◆ AIM OF THE EXERCISE:
Could you give back the records exactly, taking out the pictures?

### DATA SUPPLIED ###

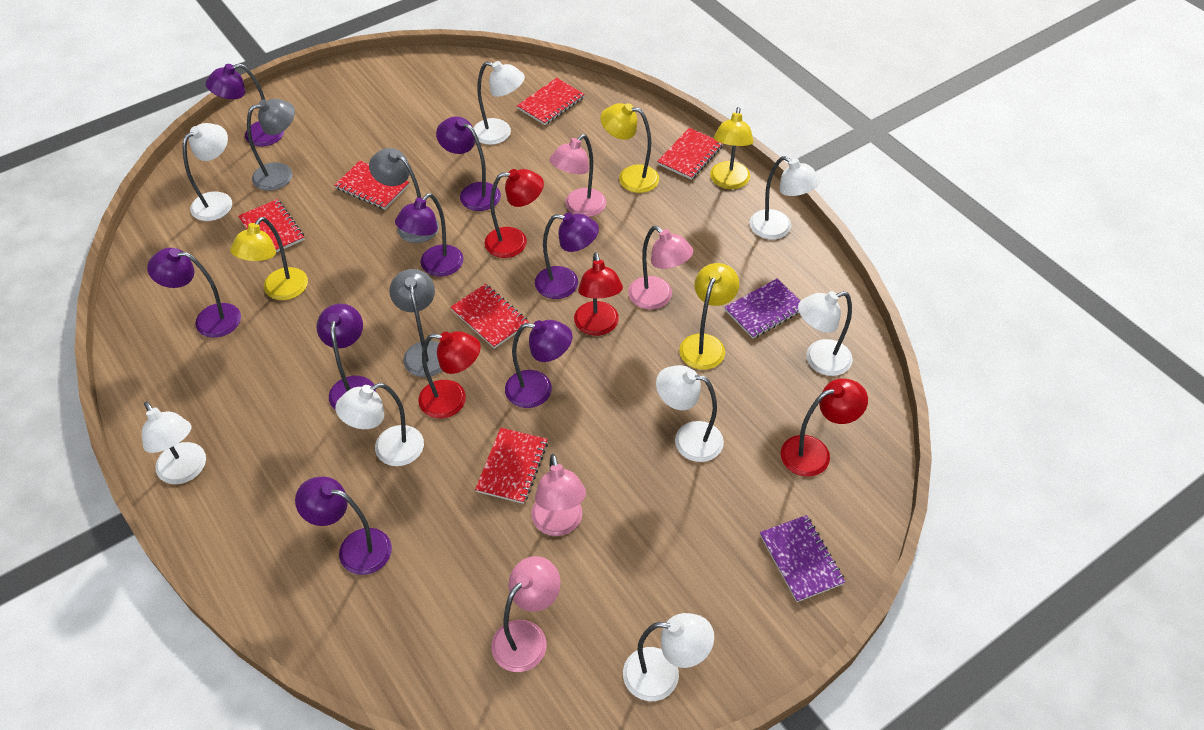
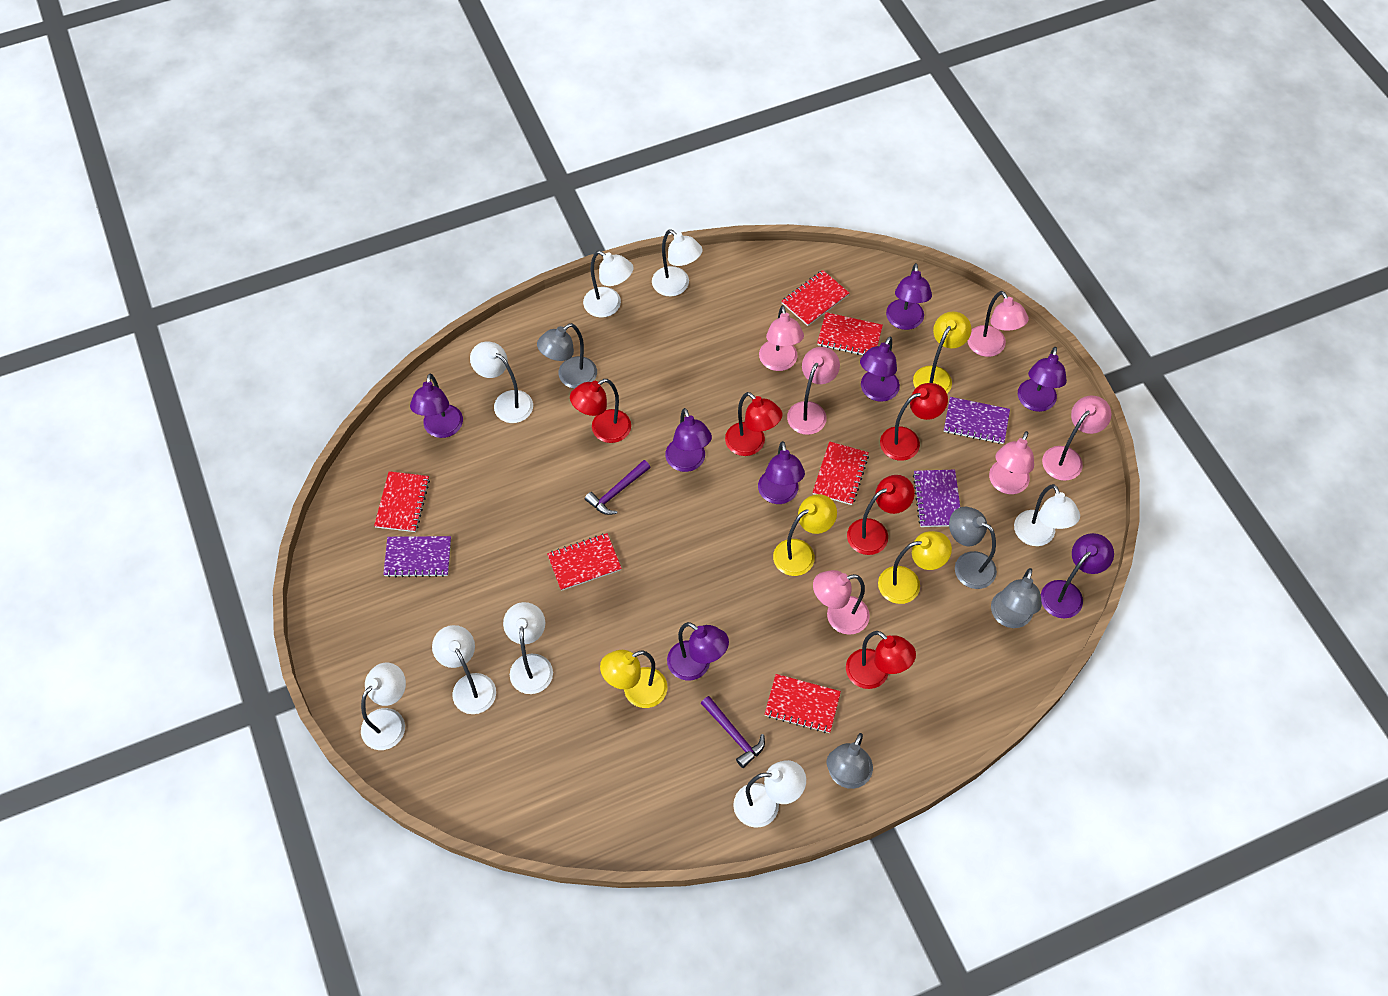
grey lamp: 3 -> 4
pink lamp: 4 -> 6
purple hammer: 0 -> 2
purple notebook: 2 -> 3
red lamp: 4 -> 5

###

◆ RESULT FOR THIS EXERCISE:
grey lamp: 3 -> 4
pink lamp: 4 -> 6
purple hammer: 0 -> 2
purple notebook: 2 -> 3
red lamp: 4 -> 5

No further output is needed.